Object matching data:

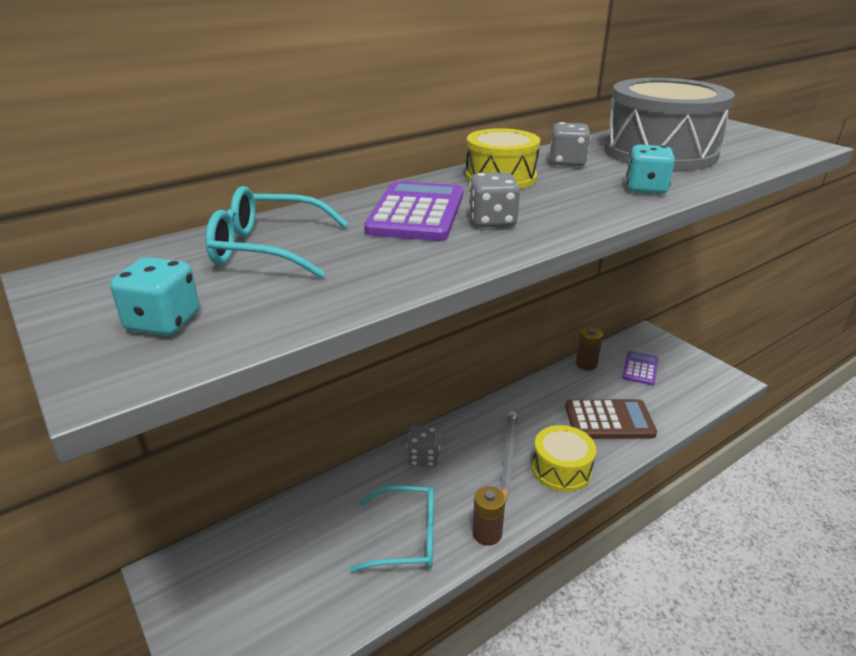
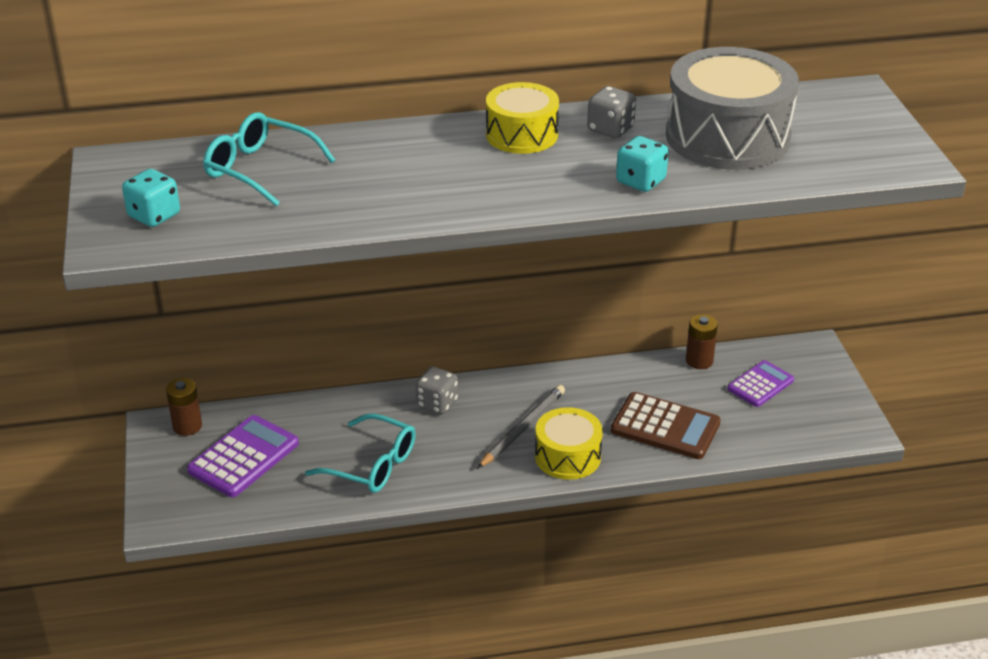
camera: 25 degrees right, 5 degrees up
purple calculator [364,181,463,241] -> purple calculator moved to [187,415,299,497]
grey dice [468,173,520,228] -> none
brown battery [472,486,505,546] -> brown battery moved to [166,378,202,436]

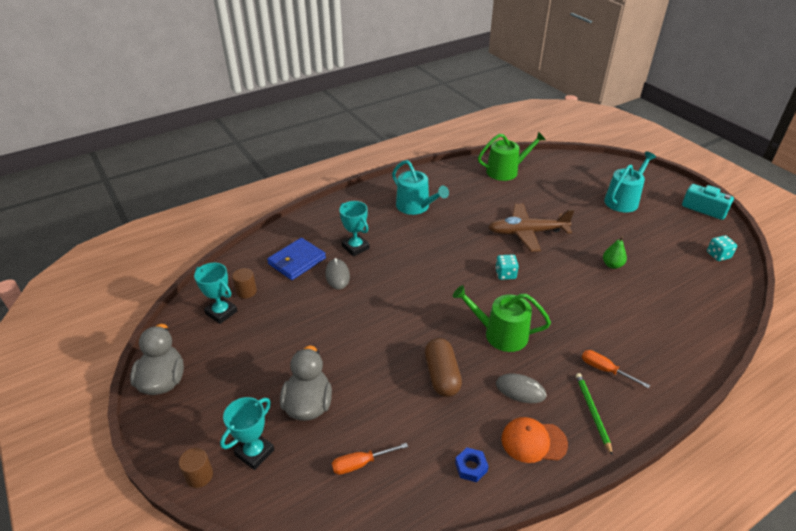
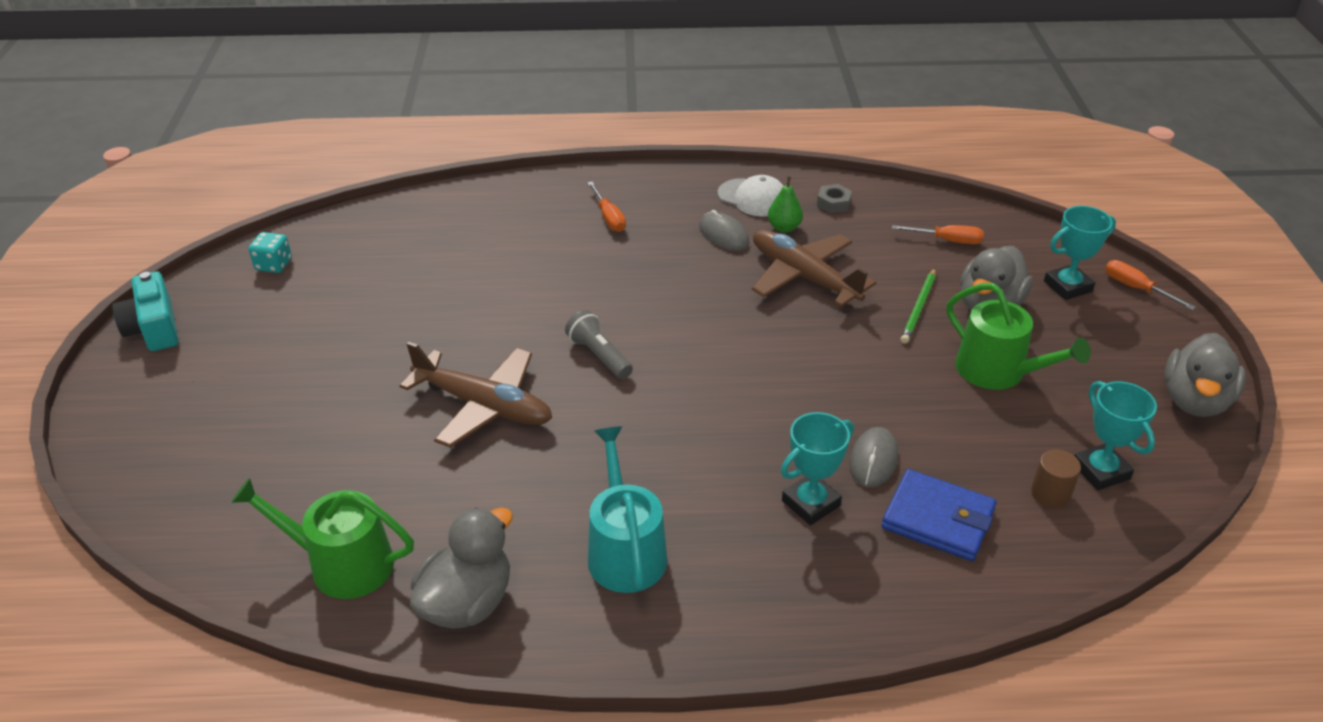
camera: 150 degrees left, 0 degrees up
brown cylinder [179,448,213,488] -> orange screwdriver [1105,260,1196,310]
blue wallet [267,238,326,280] -> blue wallet turned 45 degrees clockwise [882,469,996,561]
turquoise trophy [339,201,370,257] -> turquoise trophy turned 60 degrees clockwise [781,412,854,525]
brown capsule [425,338,462,397] -> brown plane [752,230,877,307]
green watering can [453,285,551,352] -> green watering can moved to [947,283,1091,390]
blue nut [455,448,488,482] -> grey nut [817,184,852,213]
turquoise dice [495,255,519,280] -> grey flashlight [565,310,633,379]
orange cap [501,417,568,463] -> white cap [717,175,783,217]
green pencil [576,373,613,456] -> green pencil moved to [901,268,936,344]
green pear [603,236,627,269] -> green pear moved to [768,176,803,232]
turquoise watering can [604,151,656,212] -> none
none -> grey duck [410,507,513,629]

# Task to carry out
Every line containing the string "camera" is required; copy each such line from the data.

# Result of this exercise
camera: 25 degrees right, 5 degrees up
camera: 150 degrees left, 0 degrees up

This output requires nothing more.